**** Provided data

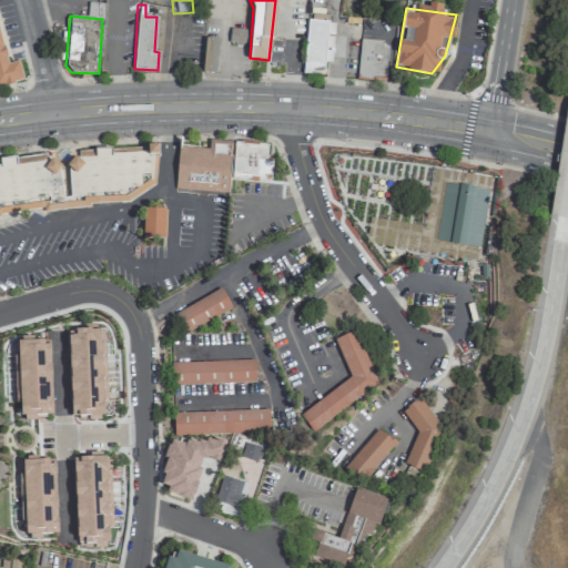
[(303,73),(323,74),(324,62),(332,62),(334,22),(306,20),(303,73)]
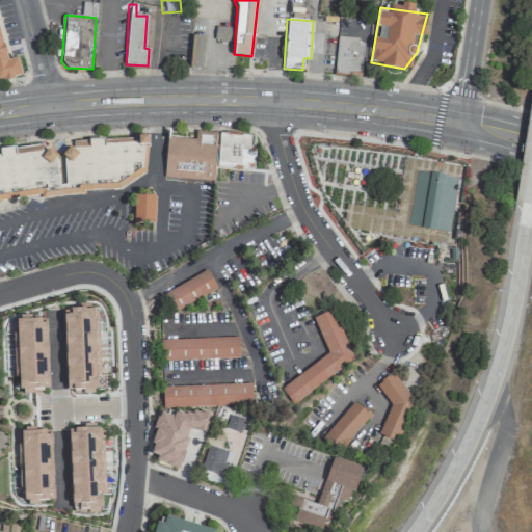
[(0,78),(22,73),(16,55),(6,58),(0,35),(0,78)]
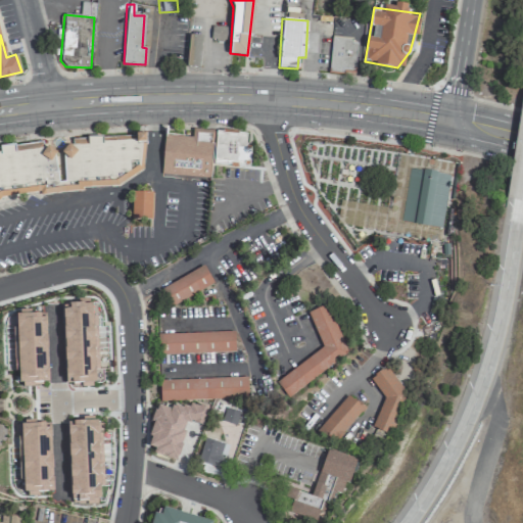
[(329,72),(353,73),(355,38),(330,37),(329,72)]
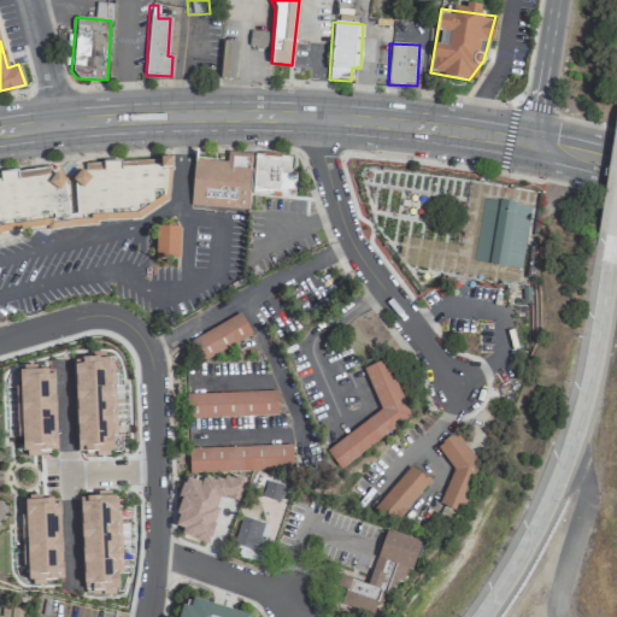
[(193,156),(248,159),(245,209),(191,205),(193,156)]
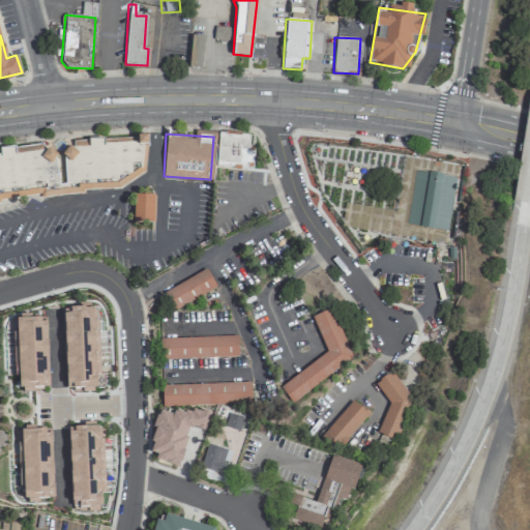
[(0,149),(41,143),(145,136),(146,141),(143,170),(115,186),(40,195),(0,204),(0,149)]
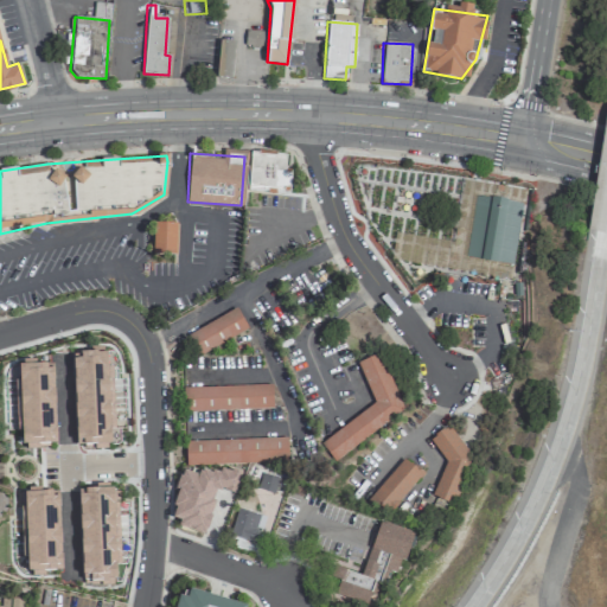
[(512,264),(521,202),(473,196),(465,259),(512,264)]
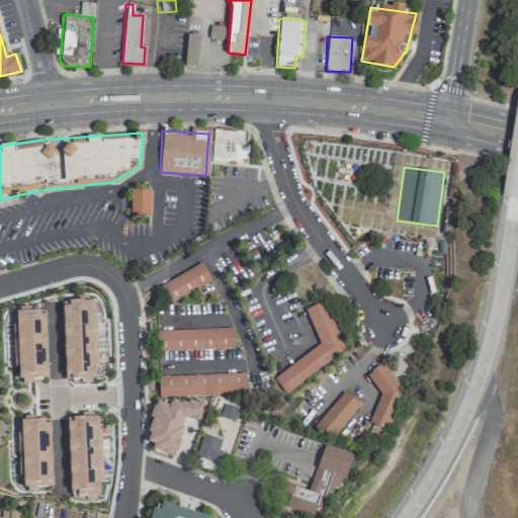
[(150,191),(131,190),(128,218),(149,218),(150,191)]
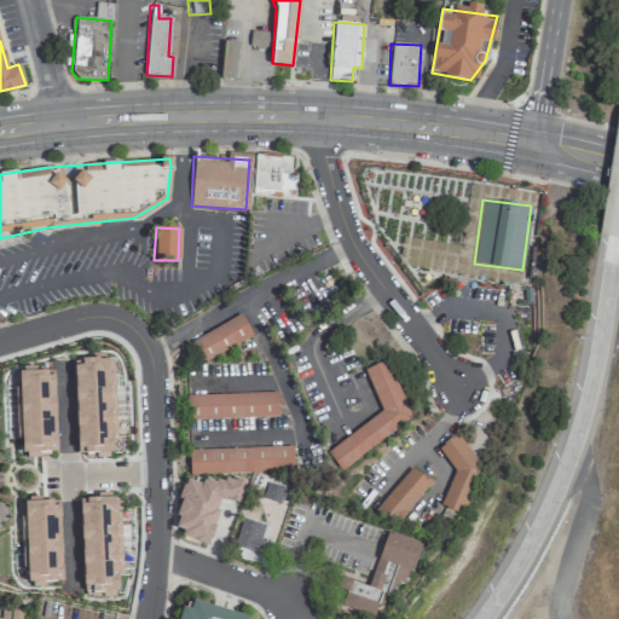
[(191,341),(202,363),(252,336),(239,314),(191,341)]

********

#### Directive
When the line containing "[(512,264),(521,202),(473,196),(465,259),(512,264)]" is reached, write out that line and each one after it exactly, ending with the last line of the records; pictures are not copied.

#### Exercise solution
[(512,264),(521,202),(473,196),(465,259),(512,264)]
[(150,191),(131,190),(128,218),(149,218),(150,191)]
[(191,341),(202,363),(252,336),(239,314),(191,341)]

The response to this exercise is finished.